EXERCISE DETAILS:
Return the listing exactly, please; no pictures.

GIVEN ENTRIES:
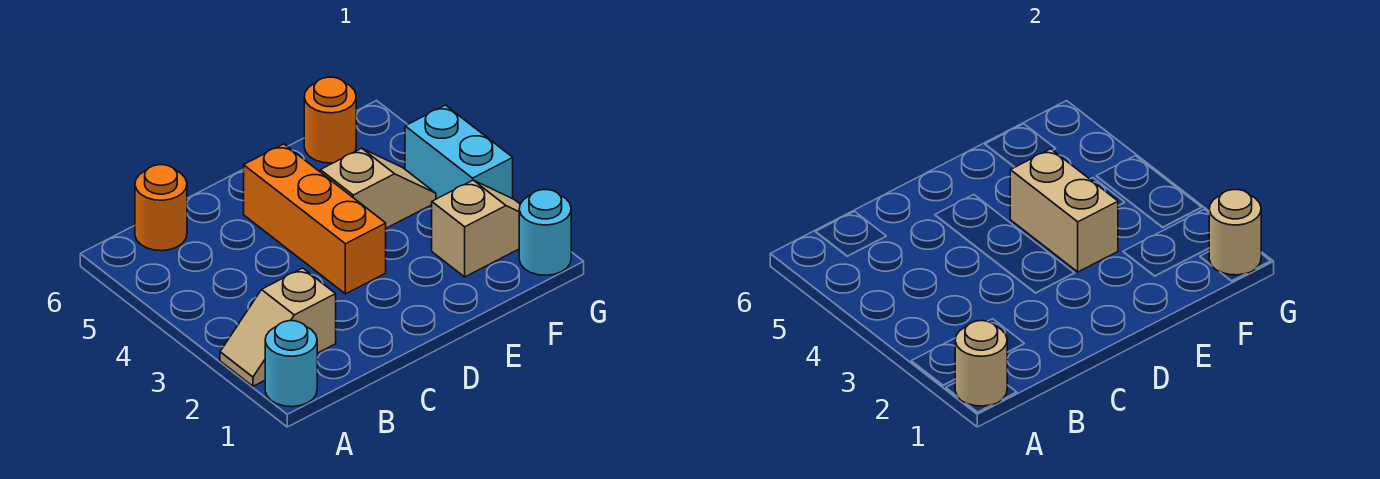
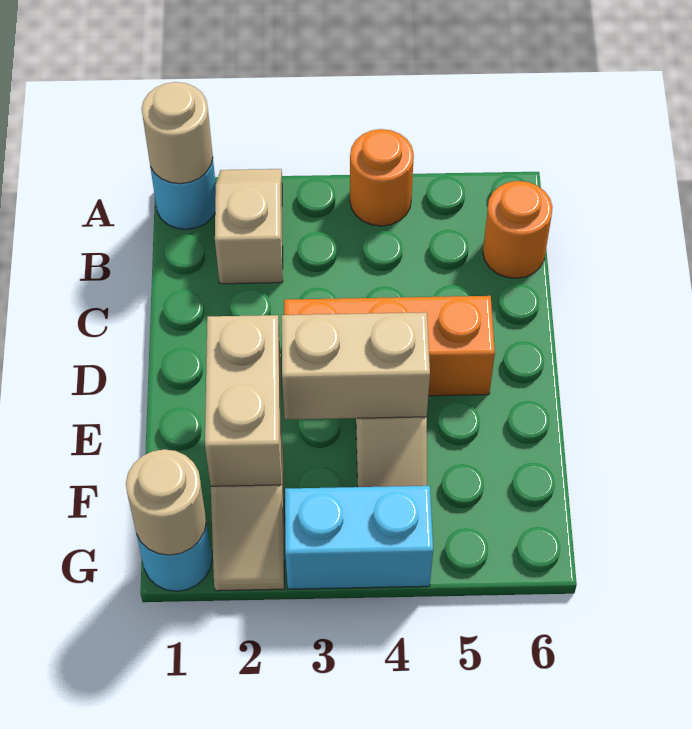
none -> tan brick E2:F2 level 2
orange round brick F6 level 1 -> orange round brick A4 level 1

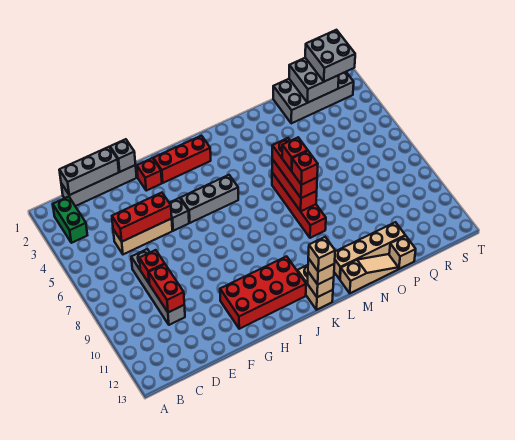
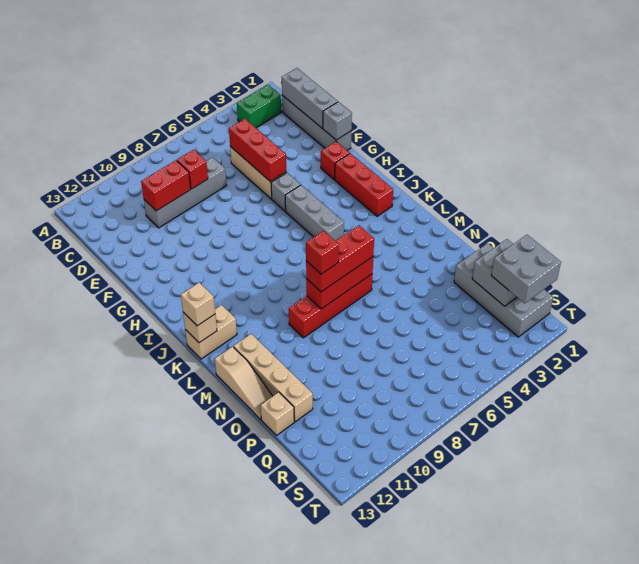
red brick G11:J12 level 1 -> none
tan brick K13 level 4 -> none
red brick M7 level 4 -> none

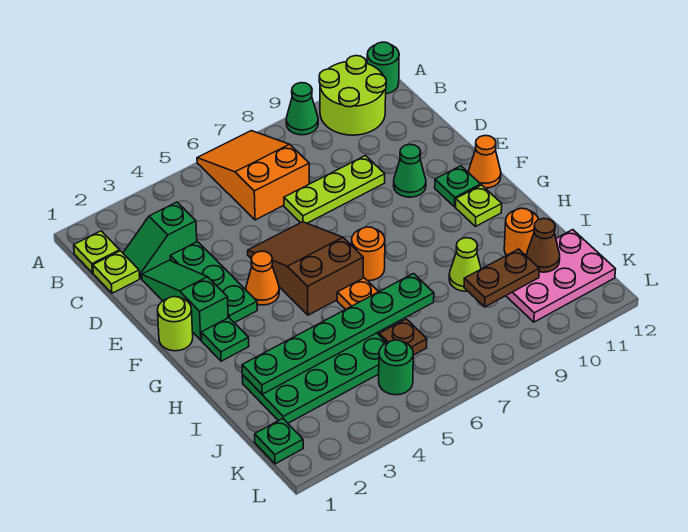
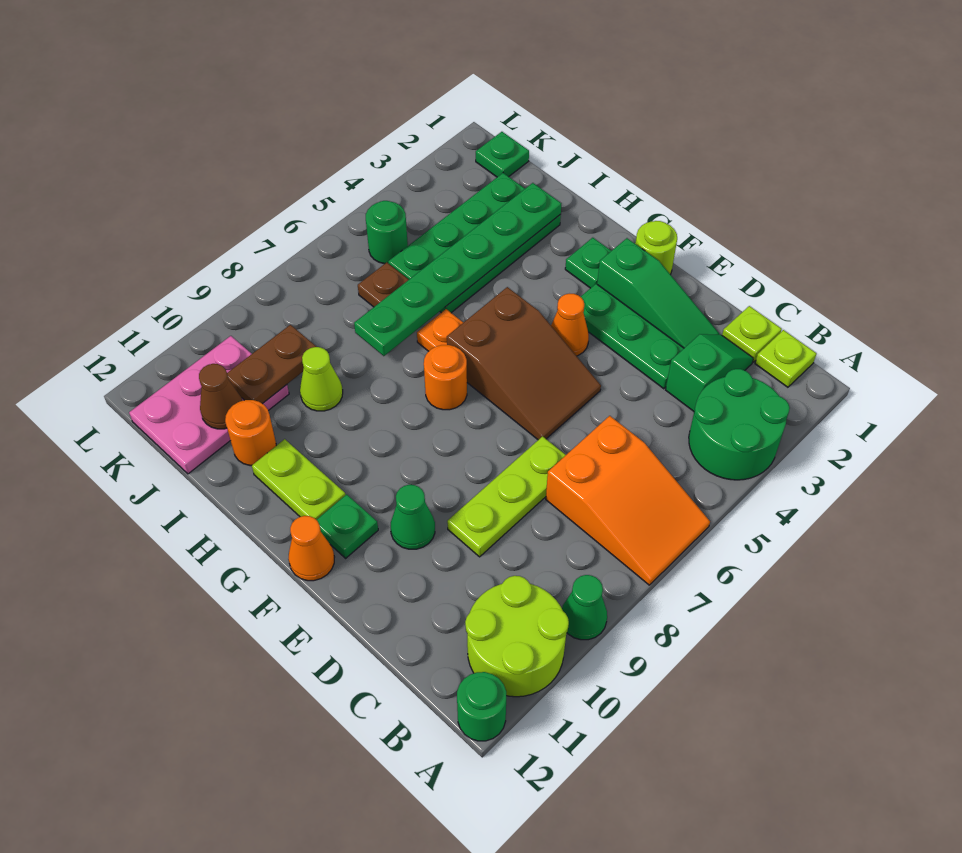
none -> green round brick A3:B4 level 1
lime plate G11 level 1 -> lime plate G11:H11 level 1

SOLUTION FOR THIS TASK:
none -> tan brick E2:F2 level 2
orange round brick F6 level 1 -> orange round brick A4 level 1

red brick G11:J12 level 1 -> none
tan brick K13 level 4 -> none
red brick M7 level 4 -> none

none -> green round brick A3:B4 level 1
lime plate G11 level 1 -> lime plate G11:H11 level 1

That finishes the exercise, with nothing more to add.